Records from a data collection

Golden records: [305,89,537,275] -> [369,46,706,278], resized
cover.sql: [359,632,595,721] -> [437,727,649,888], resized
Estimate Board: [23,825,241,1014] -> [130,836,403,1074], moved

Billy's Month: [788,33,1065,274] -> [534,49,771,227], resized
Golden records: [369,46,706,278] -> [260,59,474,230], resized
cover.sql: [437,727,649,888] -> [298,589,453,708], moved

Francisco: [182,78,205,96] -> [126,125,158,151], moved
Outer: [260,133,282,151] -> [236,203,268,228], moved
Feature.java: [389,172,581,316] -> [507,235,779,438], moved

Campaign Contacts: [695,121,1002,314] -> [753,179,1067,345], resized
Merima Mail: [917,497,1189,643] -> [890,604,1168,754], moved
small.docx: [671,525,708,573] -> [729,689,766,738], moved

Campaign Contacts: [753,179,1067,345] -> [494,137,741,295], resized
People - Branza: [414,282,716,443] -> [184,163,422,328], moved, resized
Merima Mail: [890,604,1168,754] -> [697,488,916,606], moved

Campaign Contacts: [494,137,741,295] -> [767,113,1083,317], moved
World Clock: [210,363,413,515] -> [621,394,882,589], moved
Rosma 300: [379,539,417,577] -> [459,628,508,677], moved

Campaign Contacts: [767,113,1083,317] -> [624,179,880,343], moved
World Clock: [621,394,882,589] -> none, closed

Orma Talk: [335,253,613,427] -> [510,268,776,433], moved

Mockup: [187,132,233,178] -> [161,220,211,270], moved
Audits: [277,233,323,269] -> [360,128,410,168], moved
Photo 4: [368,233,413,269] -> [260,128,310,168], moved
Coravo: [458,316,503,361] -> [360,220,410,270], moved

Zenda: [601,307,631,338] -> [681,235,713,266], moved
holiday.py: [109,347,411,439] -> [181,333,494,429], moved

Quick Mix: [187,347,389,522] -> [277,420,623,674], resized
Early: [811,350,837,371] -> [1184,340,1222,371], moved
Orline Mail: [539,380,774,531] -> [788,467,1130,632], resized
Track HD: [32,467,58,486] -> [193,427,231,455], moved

:: DESCRIPTION OF THE TASK ::
Exactly repeat the lines above, from the opening line through the one with "Campaign Contacts: [695,121,1002,314]", and include nothing else.

:: EXERCISE RESPONSE ::
Golden records: [305,89,537,275] -> [369,46,706,278], resized
cover.sql: [359,632,595,721] -> [437,727,649,888], resized
Estimate Board: [23,825,241,1014] -> [130,836,403,1074], moved

Billy's Month: [788,33,1065,274] -> [534,49,771,227], resized
Golden records: [369,46,706,278] -> [260,59,474,230], resized
cover.sql: [437,727,649,888] -> [298,589,453,708], moved

Francisco: [182,78,205,96] -> [126,125,158,151], moved
Outer: [260,133,282,151] -> [236,203,268,228], moved
Feature.java: [389,172,581,316] -> [507,235,779,438], moved

Campaign Contacts: [695,121,1002,314] -> [753,179,1067,345], resized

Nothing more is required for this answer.